WHAT YOU WILL DO
Every line of the entries that holds the word "image" is to be copied.

GIVEN RECORDS
^^^^

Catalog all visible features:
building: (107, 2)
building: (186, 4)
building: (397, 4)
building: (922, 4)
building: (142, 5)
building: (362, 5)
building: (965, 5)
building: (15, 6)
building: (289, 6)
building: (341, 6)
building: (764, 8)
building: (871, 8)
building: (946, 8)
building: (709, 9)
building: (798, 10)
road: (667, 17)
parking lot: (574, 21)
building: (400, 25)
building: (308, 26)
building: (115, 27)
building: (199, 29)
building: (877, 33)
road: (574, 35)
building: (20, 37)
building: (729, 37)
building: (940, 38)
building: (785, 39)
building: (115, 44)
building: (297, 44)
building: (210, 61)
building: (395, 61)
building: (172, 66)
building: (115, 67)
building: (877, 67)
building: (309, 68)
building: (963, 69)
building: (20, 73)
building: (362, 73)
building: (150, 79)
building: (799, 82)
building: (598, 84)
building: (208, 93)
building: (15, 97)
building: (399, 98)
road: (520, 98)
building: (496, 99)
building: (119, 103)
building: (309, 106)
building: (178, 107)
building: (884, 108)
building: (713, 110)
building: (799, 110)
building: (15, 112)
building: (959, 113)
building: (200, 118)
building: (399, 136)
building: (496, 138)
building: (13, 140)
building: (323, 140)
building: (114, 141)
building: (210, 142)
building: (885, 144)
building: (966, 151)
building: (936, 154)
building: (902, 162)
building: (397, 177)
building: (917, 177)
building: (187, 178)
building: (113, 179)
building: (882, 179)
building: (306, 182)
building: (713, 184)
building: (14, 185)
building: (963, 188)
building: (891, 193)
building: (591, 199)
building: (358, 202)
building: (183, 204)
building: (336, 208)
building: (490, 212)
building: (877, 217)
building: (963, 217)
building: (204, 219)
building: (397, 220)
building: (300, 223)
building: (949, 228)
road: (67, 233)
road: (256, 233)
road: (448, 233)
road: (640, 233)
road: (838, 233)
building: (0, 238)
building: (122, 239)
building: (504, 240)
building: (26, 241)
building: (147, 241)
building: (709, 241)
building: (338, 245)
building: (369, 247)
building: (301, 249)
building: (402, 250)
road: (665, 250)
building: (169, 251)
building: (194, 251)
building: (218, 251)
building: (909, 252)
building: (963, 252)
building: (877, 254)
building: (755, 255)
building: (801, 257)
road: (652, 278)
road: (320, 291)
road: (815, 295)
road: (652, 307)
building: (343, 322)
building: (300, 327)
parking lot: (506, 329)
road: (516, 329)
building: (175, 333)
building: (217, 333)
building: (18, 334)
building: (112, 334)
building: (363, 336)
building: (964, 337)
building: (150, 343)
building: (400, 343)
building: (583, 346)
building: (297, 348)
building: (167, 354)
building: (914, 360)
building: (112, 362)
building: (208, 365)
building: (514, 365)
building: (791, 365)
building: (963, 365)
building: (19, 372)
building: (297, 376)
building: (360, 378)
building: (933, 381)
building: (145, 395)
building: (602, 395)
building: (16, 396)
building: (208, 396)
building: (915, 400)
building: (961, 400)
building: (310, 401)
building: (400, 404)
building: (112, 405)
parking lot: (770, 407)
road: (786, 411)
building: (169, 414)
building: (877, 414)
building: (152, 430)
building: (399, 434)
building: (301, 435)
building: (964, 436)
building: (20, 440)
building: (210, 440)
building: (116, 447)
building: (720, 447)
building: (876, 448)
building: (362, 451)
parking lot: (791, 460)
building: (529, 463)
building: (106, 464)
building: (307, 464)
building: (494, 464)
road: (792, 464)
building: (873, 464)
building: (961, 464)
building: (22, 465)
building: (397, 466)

^^^^

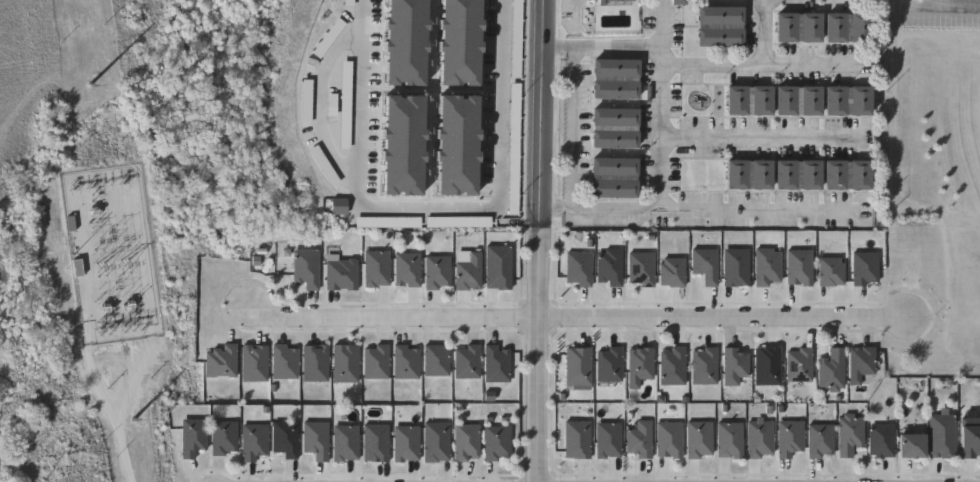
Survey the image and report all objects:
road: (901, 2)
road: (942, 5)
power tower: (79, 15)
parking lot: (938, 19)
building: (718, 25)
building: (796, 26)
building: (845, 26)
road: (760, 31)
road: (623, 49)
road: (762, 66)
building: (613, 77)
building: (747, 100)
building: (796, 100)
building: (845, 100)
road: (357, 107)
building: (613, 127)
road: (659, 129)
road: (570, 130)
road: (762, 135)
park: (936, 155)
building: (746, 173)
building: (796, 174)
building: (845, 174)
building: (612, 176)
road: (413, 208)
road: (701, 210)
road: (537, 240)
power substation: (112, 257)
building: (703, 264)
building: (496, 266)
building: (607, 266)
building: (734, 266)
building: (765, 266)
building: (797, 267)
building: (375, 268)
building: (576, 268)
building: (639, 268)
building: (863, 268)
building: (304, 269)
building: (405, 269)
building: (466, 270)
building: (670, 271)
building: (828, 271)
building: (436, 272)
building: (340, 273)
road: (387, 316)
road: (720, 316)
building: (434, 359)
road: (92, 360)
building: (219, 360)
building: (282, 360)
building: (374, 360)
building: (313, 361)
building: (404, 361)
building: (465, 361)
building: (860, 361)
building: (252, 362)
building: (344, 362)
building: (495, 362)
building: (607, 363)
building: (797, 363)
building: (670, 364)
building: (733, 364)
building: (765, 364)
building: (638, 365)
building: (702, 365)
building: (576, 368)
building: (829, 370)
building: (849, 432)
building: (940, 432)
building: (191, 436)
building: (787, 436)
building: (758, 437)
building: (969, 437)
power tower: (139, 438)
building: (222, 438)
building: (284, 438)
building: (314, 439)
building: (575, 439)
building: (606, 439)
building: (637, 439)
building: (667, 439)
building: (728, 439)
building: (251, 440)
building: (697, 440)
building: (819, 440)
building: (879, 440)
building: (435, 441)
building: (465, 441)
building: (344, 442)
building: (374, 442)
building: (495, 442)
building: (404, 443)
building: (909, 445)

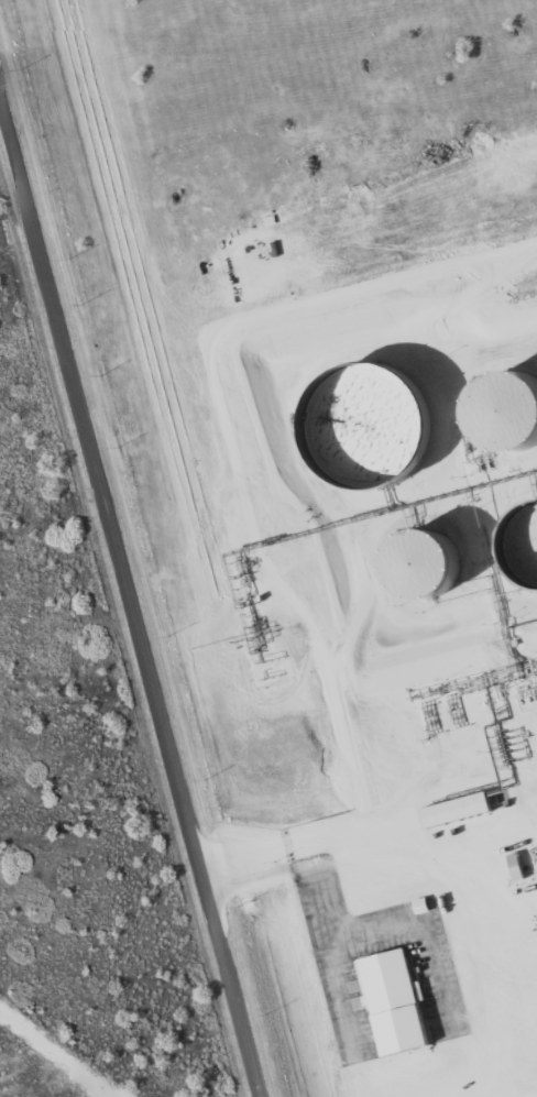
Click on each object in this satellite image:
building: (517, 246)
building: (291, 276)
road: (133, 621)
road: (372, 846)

^^^^

ANSWER SPACE
Survey the image and report all objects:
Click on each object in this satellite image:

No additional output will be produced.